• [Instructions for the task]: Return all of the data that follows precisely, leaving every image out.

• [Data segment]:

___

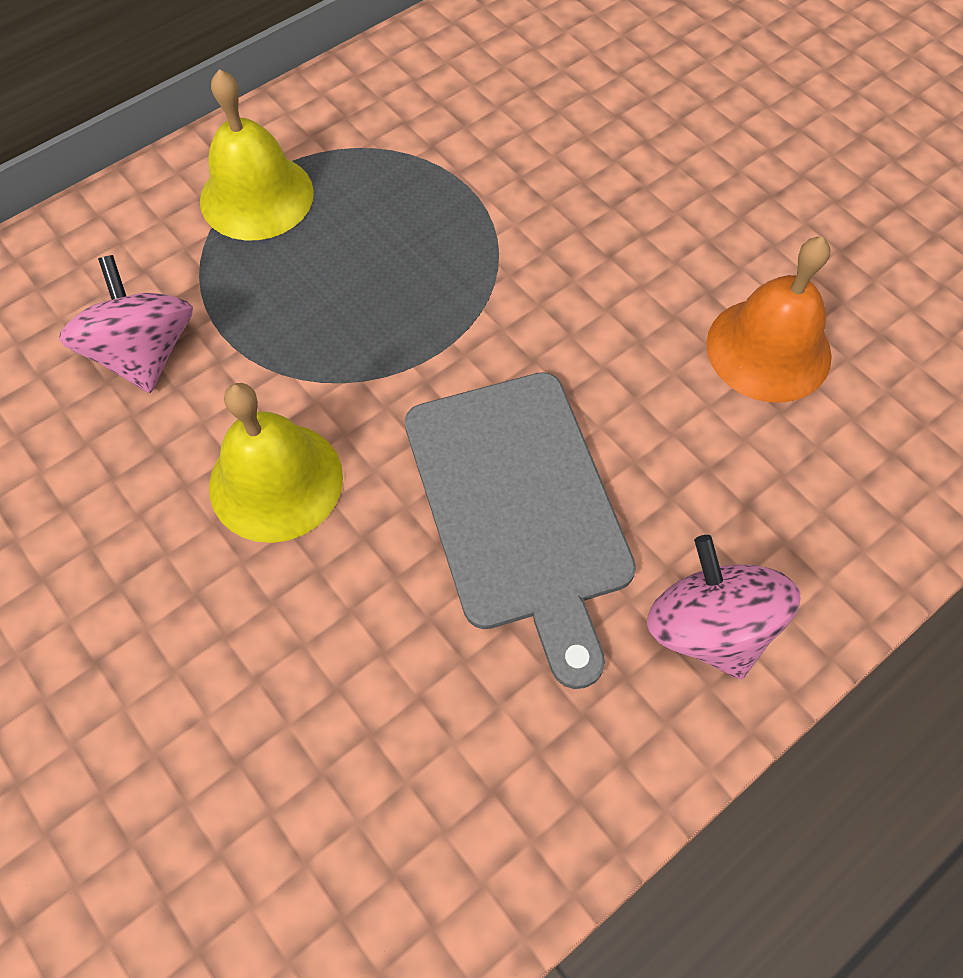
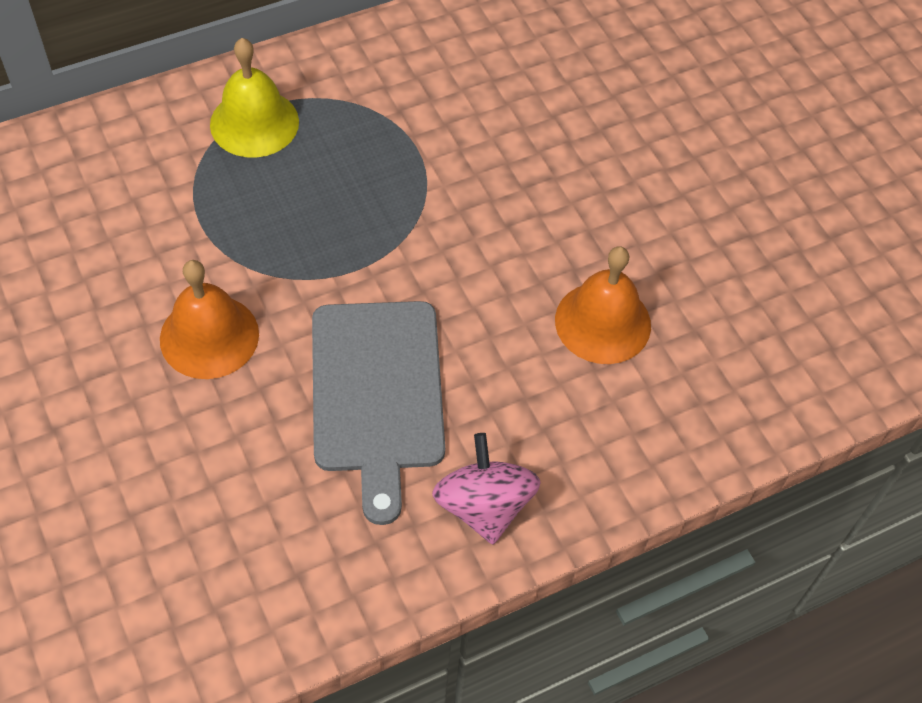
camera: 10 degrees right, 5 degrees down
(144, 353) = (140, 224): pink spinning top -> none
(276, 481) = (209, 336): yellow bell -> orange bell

___

• [Written solution]:
camera: 10 degrees right, 5 degrees down
(144, 353) = (140, 224): pink spinning top -> none
(276, 481) = (209, 336): yellow bell -> orange bell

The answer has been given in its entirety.